# REQUIREMENT
In the entries below, find the line with "none -> blue brick G4:G6 level 1" and the line with "tan brick D6:D7". Repeat exactly everything between them, those two lines included, but not the pictures.

# TASK DATA
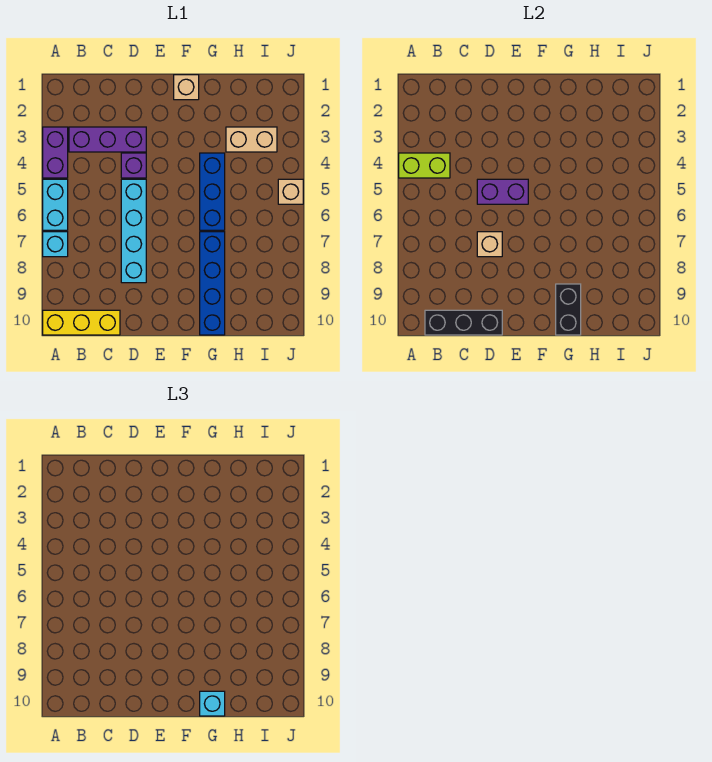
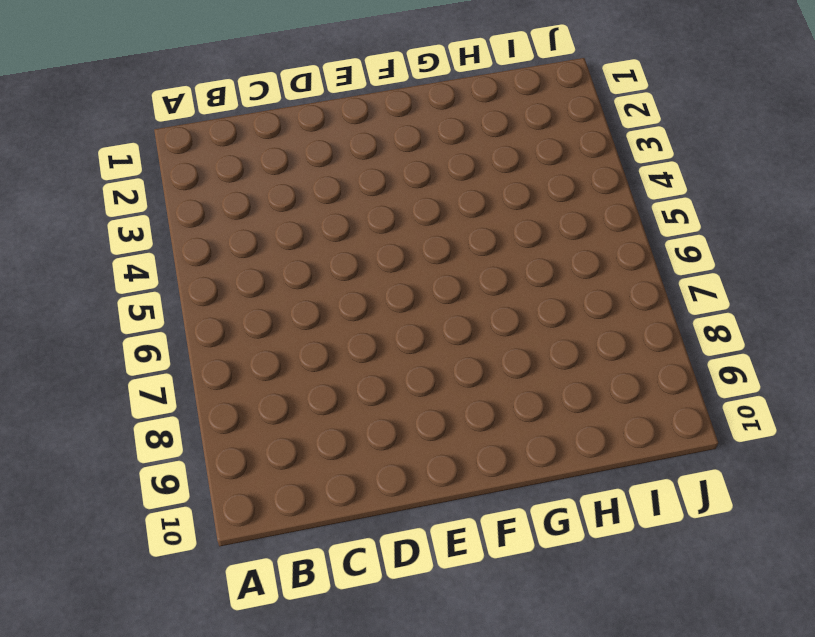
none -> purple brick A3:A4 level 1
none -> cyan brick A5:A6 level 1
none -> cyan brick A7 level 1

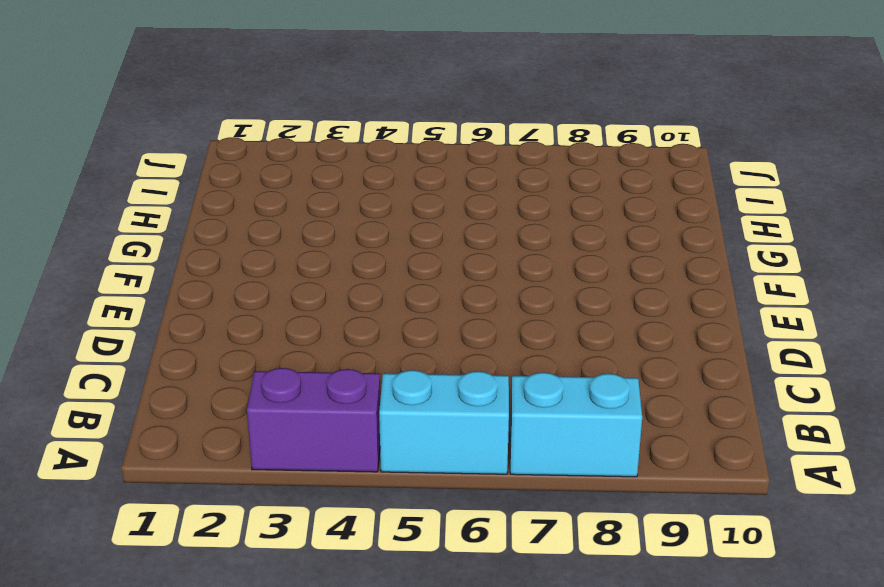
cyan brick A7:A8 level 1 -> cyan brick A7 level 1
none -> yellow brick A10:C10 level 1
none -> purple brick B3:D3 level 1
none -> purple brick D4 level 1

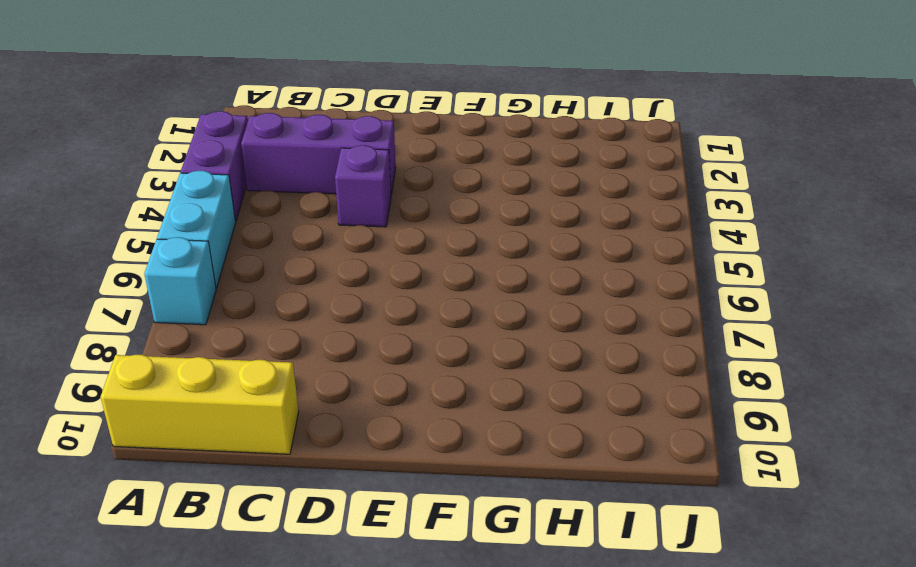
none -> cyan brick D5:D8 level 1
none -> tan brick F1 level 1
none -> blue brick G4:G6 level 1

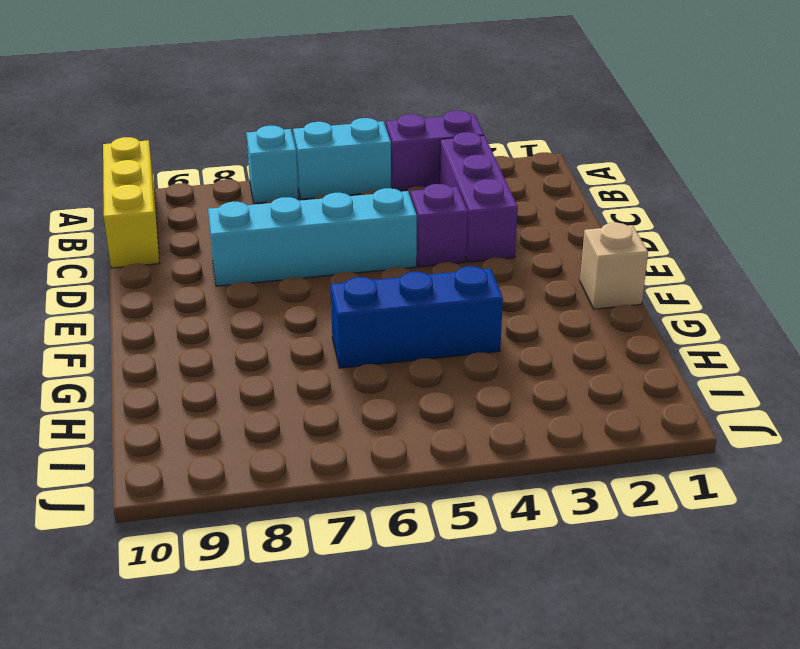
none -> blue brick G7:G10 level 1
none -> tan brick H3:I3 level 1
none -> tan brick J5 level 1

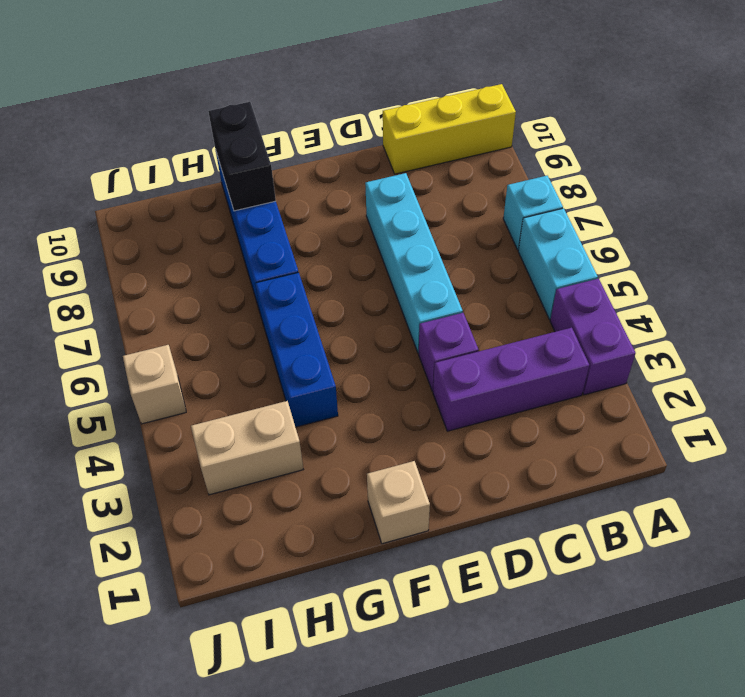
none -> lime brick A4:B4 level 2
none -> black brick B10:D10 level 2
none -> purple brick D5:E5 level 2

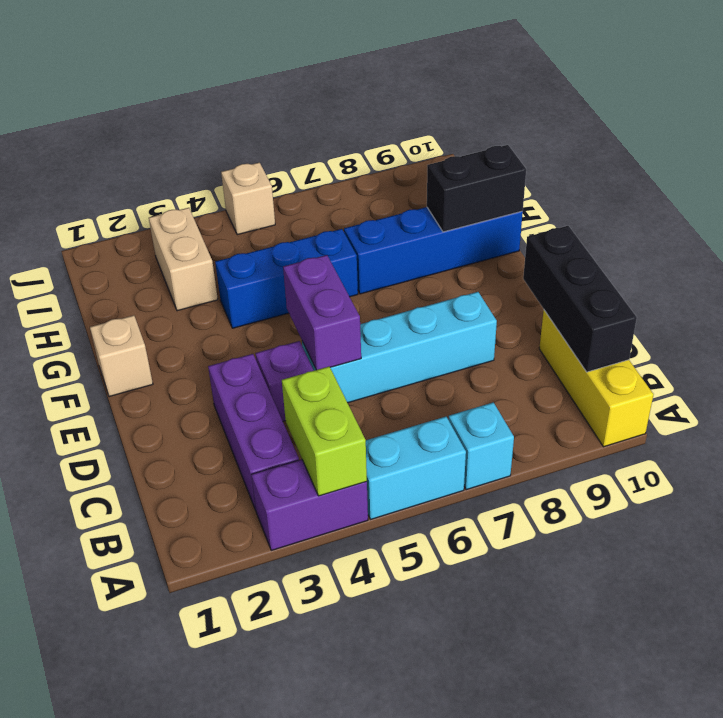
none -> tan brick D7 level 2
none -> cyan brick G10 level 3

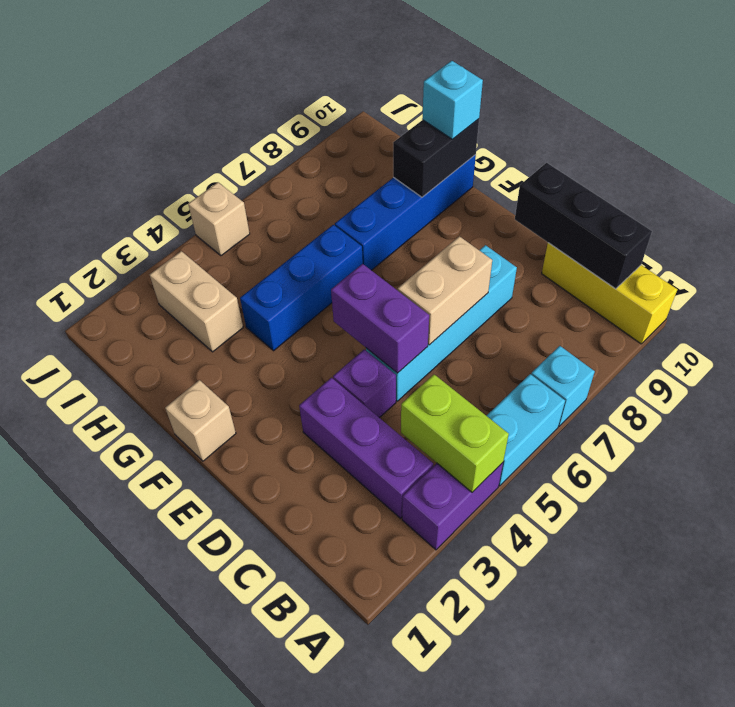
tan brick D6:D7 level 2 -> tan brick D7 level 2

--

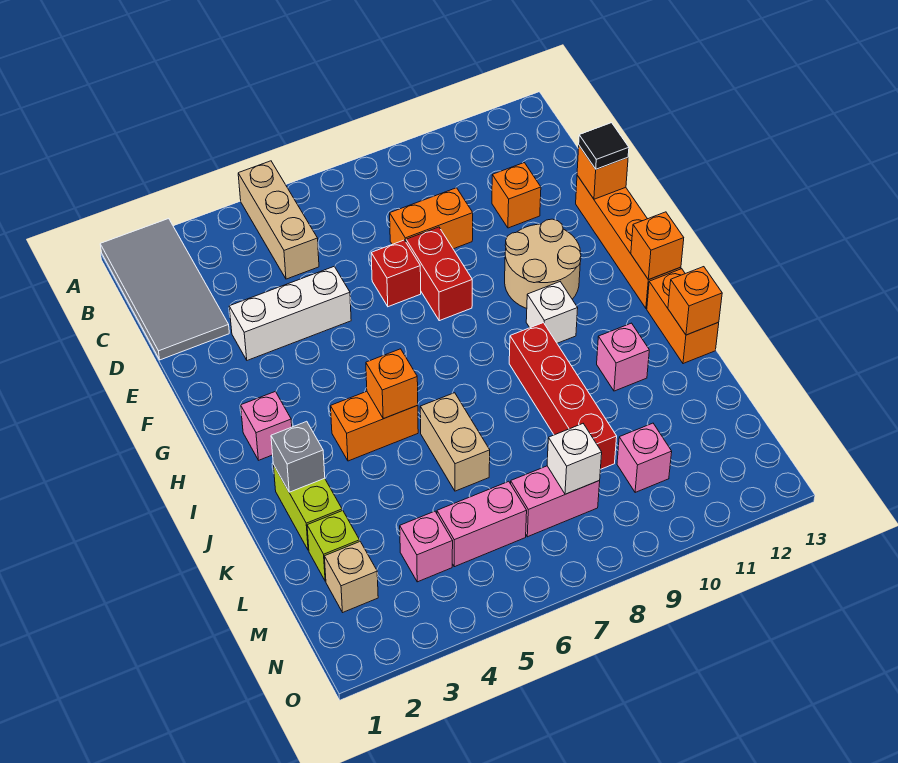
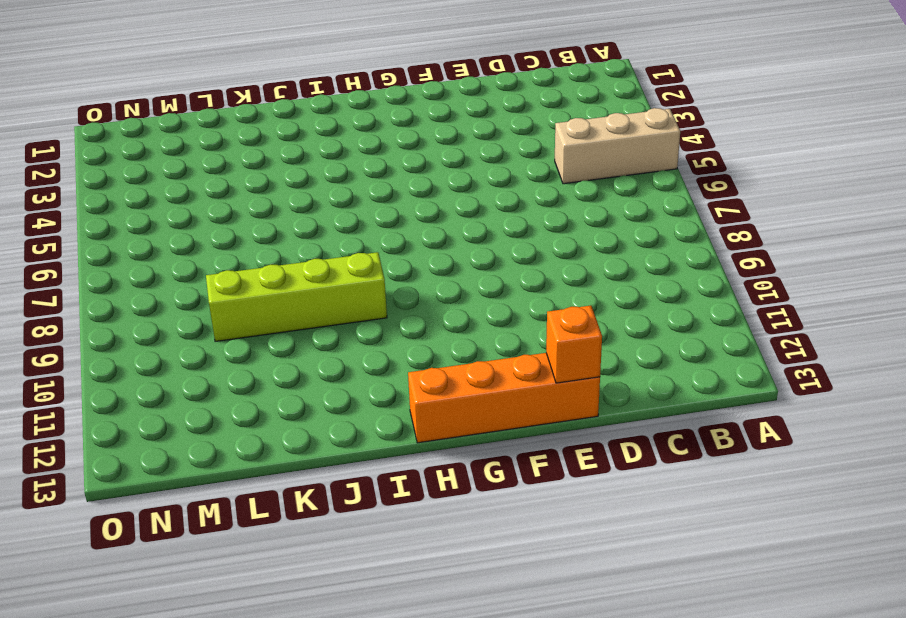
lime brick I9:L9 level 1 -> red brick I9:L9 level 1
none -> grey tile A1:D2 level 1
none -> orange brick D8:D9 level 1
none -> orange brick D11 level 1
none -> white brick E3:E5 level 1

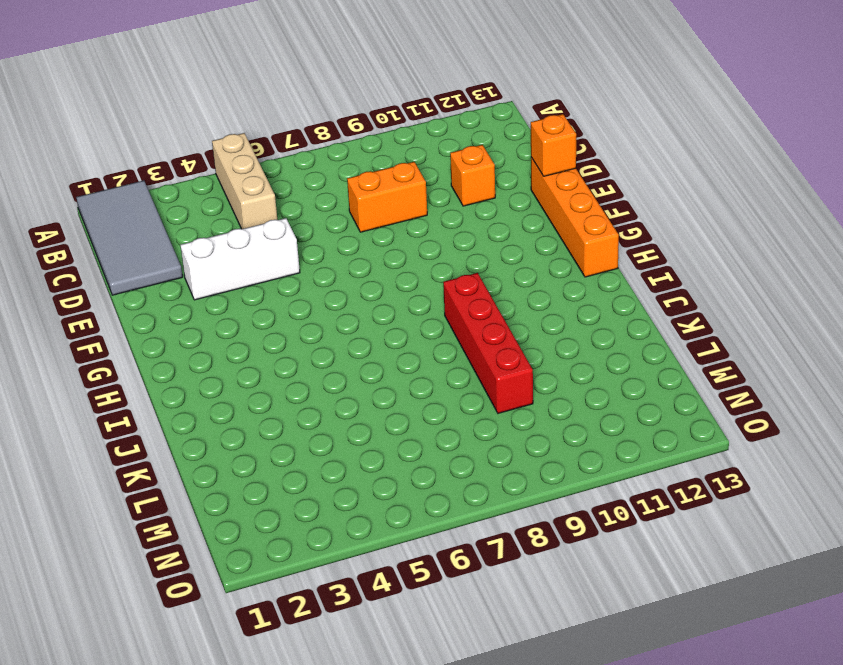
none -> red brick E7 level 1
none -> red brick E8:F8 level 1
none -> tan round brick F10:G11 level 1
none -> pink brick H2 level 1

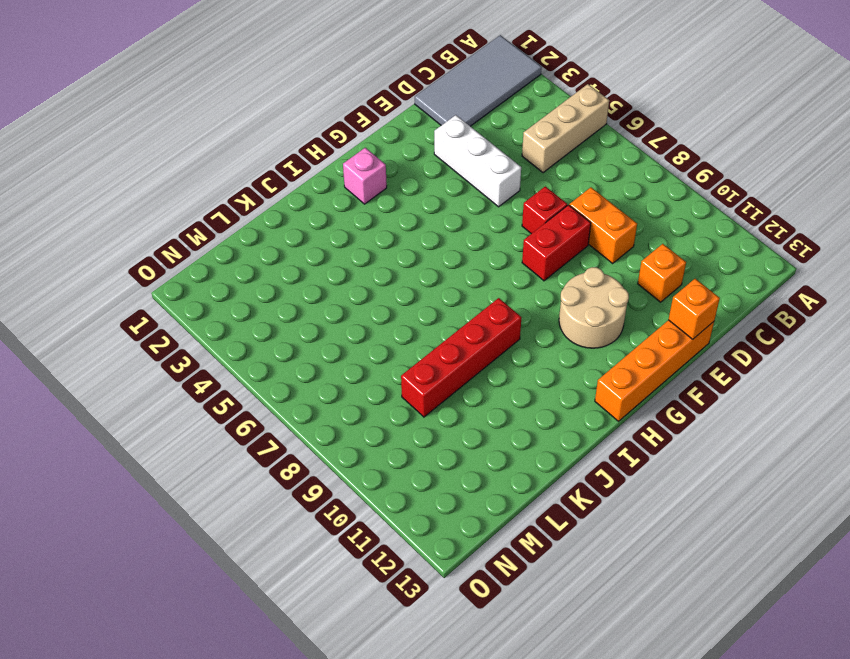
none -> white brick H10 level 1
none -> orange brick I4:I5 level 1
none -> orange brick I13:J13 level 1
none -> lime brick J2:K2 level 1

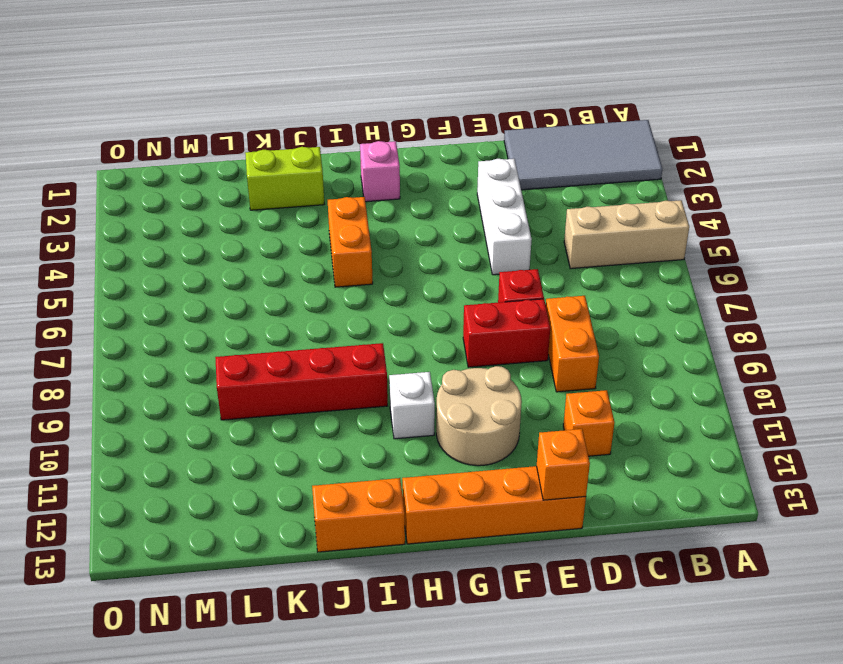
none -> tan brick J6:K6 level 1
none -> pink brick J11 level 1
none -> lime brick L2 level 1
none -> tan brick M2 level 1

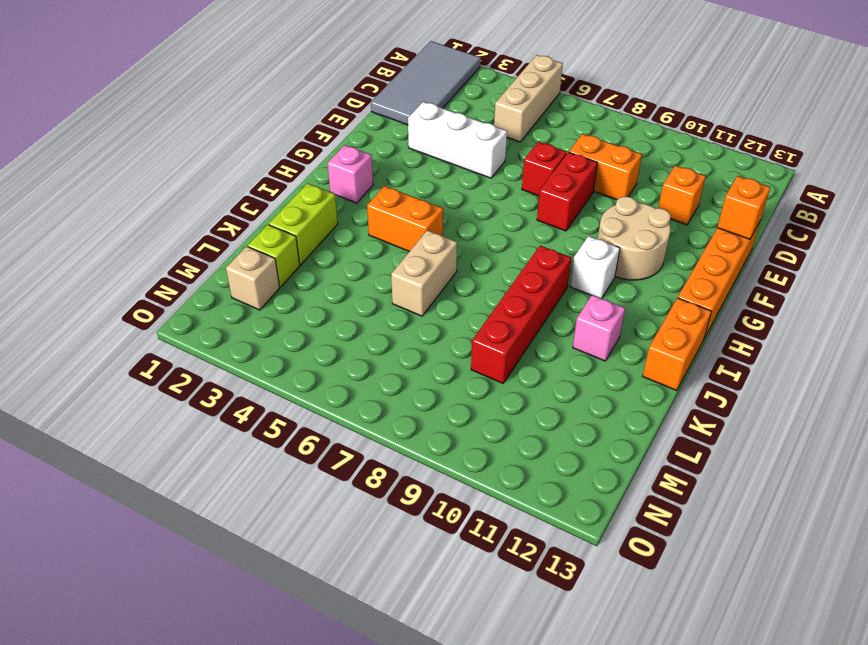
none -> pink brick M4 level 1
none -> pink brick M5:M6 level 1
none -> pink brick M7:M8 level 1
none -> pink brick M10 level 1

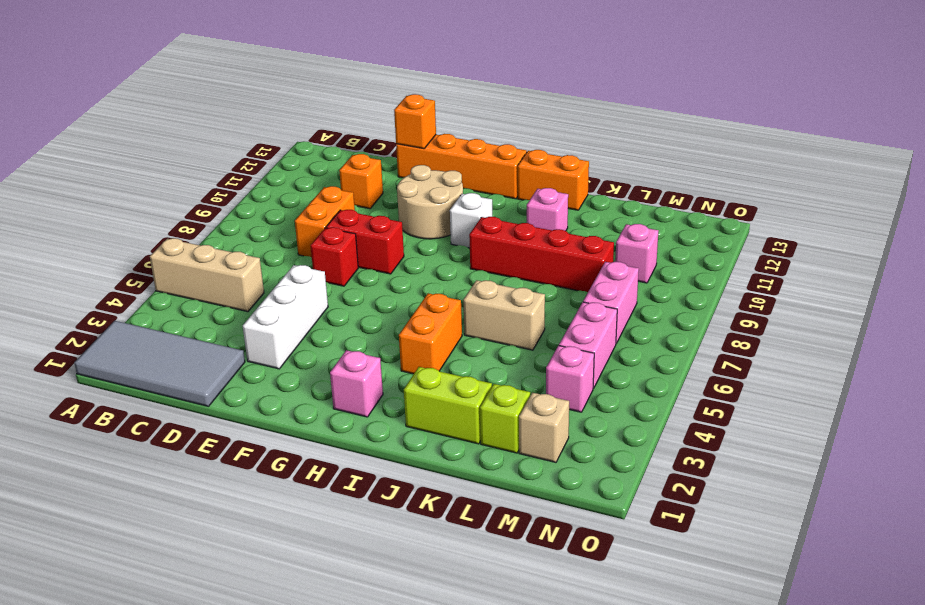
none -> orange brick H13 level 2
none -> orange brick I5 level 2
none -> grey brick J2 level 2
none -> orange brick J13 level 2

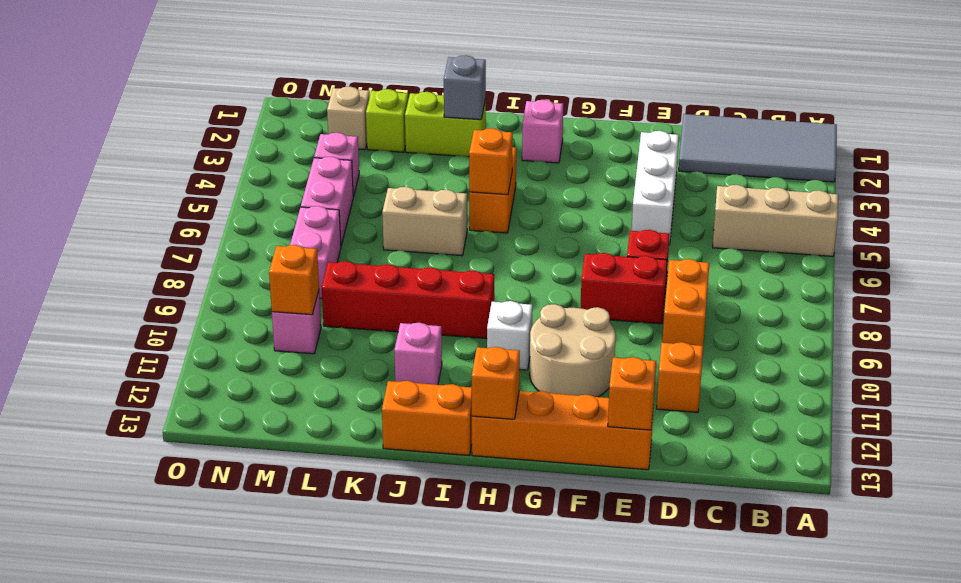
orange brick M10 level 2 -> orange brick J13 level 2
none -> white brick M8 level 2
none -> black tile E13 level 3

# TASK OUTPUT
none -> blue brick G4:G6 level 1

none -> blue brick G7:G10 level 1
none -> tan brick H3:I3 level 1
none -> tan brick J5 level 1

none -> lime brick A4:B4 level 2
none -> black brick B10:D10 level 2
none -> purple brick D5:E5 level 2

none -> tan brick D7 level 2
none -> cyan brick G10 level 3

tan brick D6:D7 level 2 -> tan brick D7 level 2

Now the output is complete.